Once the data has been read, return all of it precisely as written.

.....

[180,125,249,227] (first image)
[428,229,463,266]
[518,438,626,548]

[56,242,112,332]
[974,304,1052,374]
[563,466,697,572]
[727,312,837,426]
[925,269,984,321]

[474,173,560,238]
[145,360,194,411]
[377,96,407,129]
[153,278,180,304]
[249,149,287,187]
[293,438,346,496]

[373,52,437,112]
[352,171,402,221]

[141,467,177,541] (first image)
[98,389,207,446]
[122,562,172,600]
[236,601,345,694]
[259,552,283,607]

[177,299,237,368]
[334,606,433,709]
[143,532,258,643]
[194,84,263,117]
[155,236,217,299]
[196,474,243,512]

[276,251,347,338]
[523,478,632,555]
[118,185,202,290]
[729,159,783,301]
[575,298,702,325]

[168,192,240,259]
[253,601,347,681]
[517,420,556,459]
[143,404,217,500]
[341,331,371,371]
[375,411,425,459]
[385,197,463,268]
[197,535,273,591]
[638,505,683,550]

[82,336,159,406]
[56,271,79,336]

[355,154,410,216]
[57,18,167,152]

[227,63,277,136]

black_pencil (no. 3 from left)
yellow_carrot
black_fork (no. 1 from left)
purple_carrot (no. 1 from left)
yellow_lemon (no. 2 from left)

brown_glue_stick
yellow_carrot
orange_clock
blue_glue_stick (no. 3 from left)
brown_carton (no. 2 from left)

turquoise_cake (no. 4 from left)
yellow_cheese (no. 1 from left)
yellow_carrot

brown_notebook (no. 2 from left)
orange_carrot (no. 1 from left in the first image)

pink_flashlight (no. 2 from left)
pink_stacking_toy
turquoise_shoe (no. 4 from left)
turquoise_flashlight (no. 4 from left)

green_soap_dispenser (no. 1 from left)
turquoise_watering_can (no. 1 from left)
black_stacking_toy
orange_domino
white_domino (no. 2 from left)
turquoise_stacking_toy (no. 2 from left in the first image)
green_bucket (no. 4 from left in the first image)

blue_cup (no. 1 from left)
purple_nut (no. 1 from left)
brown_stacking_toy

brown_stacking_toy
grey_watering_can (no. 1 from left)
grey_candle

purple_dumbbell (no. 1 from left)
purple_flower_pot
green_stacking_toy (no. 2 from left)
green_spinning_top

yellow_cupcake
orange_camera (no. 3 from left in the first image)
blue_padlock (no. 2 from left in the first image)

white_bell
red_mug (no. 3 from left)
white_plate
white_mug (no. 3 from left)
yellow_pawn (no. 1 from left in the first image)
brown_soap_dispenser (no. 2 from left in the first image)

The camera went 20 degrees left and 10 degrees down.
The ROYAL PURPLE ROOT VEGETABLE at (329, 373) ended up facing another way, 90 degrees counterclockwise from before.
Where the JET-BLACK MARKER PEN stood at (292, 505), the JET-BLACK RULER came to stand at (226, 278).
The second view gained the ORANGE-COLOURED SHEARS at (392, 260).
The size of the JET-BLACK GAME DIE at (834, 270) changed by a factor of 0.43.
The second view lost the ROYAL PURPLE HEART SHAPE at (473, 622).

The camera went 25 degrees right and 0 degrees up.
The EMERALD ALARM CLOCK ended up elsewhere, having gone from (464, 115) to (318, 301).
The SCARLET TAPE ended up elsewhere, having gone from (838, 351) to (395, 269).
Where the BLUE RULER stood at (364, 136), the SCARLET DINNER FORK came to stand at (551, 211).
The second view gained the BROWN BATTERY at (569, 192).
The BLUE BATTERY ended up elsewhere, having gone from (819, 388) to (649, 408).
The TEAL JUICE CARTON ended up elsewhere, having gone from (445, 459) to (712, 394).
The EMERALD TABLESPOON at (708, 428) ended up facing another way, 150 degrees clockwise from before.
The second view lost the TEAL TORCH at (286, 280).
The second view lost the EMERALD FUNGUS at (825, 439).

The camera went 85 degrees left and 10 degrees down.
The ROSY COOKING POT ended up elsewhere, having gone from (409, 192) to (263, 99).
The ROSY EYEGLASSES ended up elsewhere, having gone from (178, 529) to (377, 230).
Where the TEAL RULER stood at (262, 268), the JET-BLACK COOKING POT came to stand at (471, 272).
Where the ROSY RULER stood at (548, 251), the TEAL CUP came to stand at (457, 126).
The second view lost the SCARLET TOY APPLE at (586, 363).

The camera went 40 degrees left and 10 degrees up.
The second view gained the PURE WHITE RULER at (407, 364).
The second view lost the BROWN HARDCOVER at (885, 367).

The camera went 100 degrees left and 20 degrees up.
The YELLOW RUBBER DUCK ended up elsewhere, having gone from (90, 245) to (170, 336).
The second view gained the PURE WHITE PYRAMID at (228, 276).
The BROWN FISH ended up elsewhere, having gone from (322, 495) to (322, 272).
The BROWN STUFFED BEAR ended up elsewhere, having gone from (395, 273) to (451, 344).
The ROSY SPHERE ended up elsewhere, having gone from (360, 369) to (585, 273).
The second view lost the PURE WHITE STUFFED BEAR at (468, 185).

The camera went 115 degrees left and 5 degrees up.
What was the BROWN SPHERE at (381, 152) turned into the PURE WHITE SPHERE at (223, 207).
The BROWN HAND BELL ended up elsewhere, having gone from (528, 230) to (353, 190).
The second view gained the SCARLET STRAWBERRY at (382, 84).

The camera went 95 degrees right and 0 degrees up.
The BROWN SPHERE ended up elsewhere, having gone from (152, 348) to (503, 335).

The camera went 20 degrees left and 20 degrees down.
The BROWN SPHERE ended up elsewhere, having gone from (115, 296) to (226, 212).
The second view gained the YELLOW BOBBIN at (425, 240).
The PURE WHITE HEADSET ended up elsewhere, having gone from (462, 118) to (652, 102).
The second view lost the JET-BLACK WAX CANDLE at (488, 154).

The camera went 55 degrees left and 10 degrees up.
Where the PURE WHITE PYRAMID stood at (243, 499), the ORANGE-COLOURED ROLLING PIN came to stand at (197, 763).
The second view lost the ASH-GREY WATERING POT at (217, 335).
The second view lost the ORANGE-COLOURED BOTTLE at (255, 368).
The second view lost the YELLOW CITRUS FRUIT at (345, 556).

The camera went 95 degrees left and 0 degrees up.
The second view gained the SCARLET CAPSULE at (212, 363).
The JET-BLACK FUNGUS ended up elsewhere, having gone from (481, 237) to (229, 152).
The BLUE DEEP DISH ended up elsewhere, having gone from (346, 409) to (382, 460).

.....

**SOLUTION TO THIS EXERCISE**
[180,125,249,227] (first image)
[428,229,463,266]
[518,438,626,548]

[56,242,112,332]
[974,304,1052,374]
[563,466,697,572]
[727,312,837,426]
[925,269,984,321]

[474,173,560,238]
[145,360,194,411]
[377,96,407,129]
[153,278,180,304]
[249,149,287,187]
[293,438,346,496]

[373,52,437,112]
[352,171,402,221]

[141,467,177,541] (first image)
[98,389,207,446]
[122,562,172,600]
[236,601,345,694]
[259,552,283,607]

[177,299,237,368]
[334,606,433,709]
[143,532,258,643]
[194,84,263,117]
[155,236,217,299]
[196,474,243,512]

[276,251,347,338]
[523,478,632,555]
[118,185,202,290]
[729,159,783,301]
[575,298,702,325]

[168,192,240,259]
[253,601,347,681]
[517,420,556,459]
[143,404,217,500]
[341,331,371,371]
[375,411,425,459]
[385,197,463,268]
[197,535,273,591]
[638,505,683,550]

[82,336,159,406]
[56,271,79,336]

[355,154,410,216]
[57,18,167,152]

[227,63,277,136]

black_pencil (no. 3 from left)
yellow_carrot
black_fork (no. 1 from left)
purple_carrot (no. 1 from left)
yellow_lemon (no. 2 from left)

brown_glue_stick
yellow_carrot
orange_clock
blue_glue_stick (no. 3 from left)
brown_carton (no. 2 from left)

turquoise_cake (no. 4 from left)
yellow_cheese (no. 1 from left)
yellow_carrot

brown_notebook (no. 2 from left)
orange_carrot (no. 1 from left in the first image)

pink_flashlight (no. 2 from left)
pink_stacking_toy
turquoise_shoe (no. 4 from left)
turquoise_flashlight (no. 4 from left)

green_soap_dispenser (no. 1 from left)
turquoise_watering_can (no. 1 from left)
black_stacking_toy
orange_domino
white_domino (no. 2 from left)
turquoise_stacking_toy (no. 2 from left in the first image)
green_bucket (no. 4 from left in the first image)

blue_cup (no. 1 from left)
purple_nut (no. 1 from left)
brown_stacking_toy

brown_stacking_toy
grey_watering_can (no. 1 from left)
grey_candle

purple_dumbbell (no. 1 from left)
purple_flower_pot
green_stacking_toy (no. 2 from left)
green_spinning_top

yellow_cupcake
orange_camera (no. 3 from left in the first image)
blue_padlock (no. 2 from left in the first image)

white_bell
red_mug (no. 3 from left)
white_plate
white_mug (no. 3 from left)
yellow_pawn (no. 1 from left in the first image)
brown_soap_dispenser (no. 2 from left in the first image)

The camera went 20 degrees left and 10 degrees down.
The ROYAL PURPLE ROOT VEGETABLE at (329, 373) ended up facing another way, 90 degrees counterclockwise from before.
Where the JET-BLACK MARKER PEN stood at (292, 505), the JET-BLACK RULER came to stand at (226, 278).
The second view gained the ORANGE-COLOURED SHEARS at (392, 260).
The size of the JET-BLACK GAME DIE at (834, 270) changed by a factor of 0.43.
The second view lost the ROYAL PURPLE HEART SHAPE at (473, 622).

The camera went 25 degrees right and 0 degrees up.
The EMERALD ALARM CLOCK ended up elsewhere, having gone from (464, 115) to (318, 301).
The SCARLET TAPE ended up elsewhere, having gone from (838, 351) to (395, 269).
Where the BLUE RULER stood at (364, 136), the SCARLET DINNER FORK came to stand at (551, 211).
The second view gained the BROWN BATTERY at (569, 192).
The BLUE BATTERY ended up elsewhere, having gone from (819, 388) to (649, 408).
The TEAL JUICE CARTON ended up elsewhere, having gone from (445, 459) to (712, 394).
The EMERALD TABLESPOON at (708, 428) ended up facing another way, 150 degrees clockwise from before.
The second view lost the TEAL TORCH at (286, 280).
The second view lost the EMERALD FUNGUS at (825, 439).

The camera went 85 degrees left and 10 degrees down.
The ROSY COOKING POT ended up elsewhere, having gone from (409, 192) to (263, 99).
The ROSY EYEGLASSES ended up elsewhere, having gone from (178, 529) to (377, 230).
Where the TEAL RULER stood at (262, 268), the JET-BLACK COOKING POT came to stand at (471, 272).
Where the ROSY RULER stood at (548, 251), the TEAL CUP came to stand at (457, 126).
The second view lost the SCARLET TOY APPLE at (586, 363).

The camera went 40 degrees left and 10 degrees up.
The second view gained the PURE WHITE RULER at (407, 364).
The second view lost the BROWN HARDCOVER at (885, 367).

The camera went 100 degrees left and 20 degrees up.
The YELLOW RUBBER DUCK ended up elsewhere, having gone from (90, 245) to (170, 336).
The second view gained the PURE WHITE PYRAMID at (228, 276).
The BROWN FISH ended up elsewhere, having gone from (322, 495) to (322, 272).
The BROWN STUFFED BEAR ended up elsewhere, having gone from (395, 273) to (451, 344).
The ROSY SPHERE ended up elsewhere, having gone from (360, 369) to (585, 273).
The second view lost the PURE WHITE STUFFED BEAR at (468, 185).

The camera went 115 degrees left and 5 degrees up.
What was the BROWN SPHERE at (381, 152) turned into the PURE WHITE SPHERE at (223, 207).
The BROWN HAND BELL ended up elsewhere, having gone from (528, 230) to (353, 190).
The second view gained the SCARLET STRAWBERRY at (382, 84).

The camera went 95 degrees right and 0 degrees up.
The BROWN SPHERE ended up elsewhere, having gone from (152, 348) to (503, 335).

The camera went 20 degrees left and 20 degrees down.
The BROWN SPHERE ended up elsewhere, having gone from (115, 296) to (226, 212).
The second view gained the YELLOW BOBBIN at (425, 240).
The PURE WHITE HEADSET ended up elsewhere, having gone from (462, 118) to (652, 102).
The second view lost the JET-BLACK WAX CANDLE at (488, 154).

The camera went 55 degrees left and 10 degrees up.
Where the PURE WHITE PYRAMID stood at (243, 499), the ORANGE-COLOURED ROLLING PIN came to stand at (197, 763).
The second view lost the ASH-GREY WATERING POT at (217, 335).
The second view lost the ORANGE-COLOURED BOTTLE at (255, 368).
The second view lost the YELLOW CITRUS FRUIT at (345, 556).

The camera went 95 degrees left and 0 degrees up.
The second view gained the SCARLET CAPSULE at (212, 363).
The JET-BLACK FUNGUS ended up elsewhere, having gone from (481, 237) to (229, 152).
The BLUE DEEP DISH ended up elsewhere, having gone from (346, 409) to (382, 460).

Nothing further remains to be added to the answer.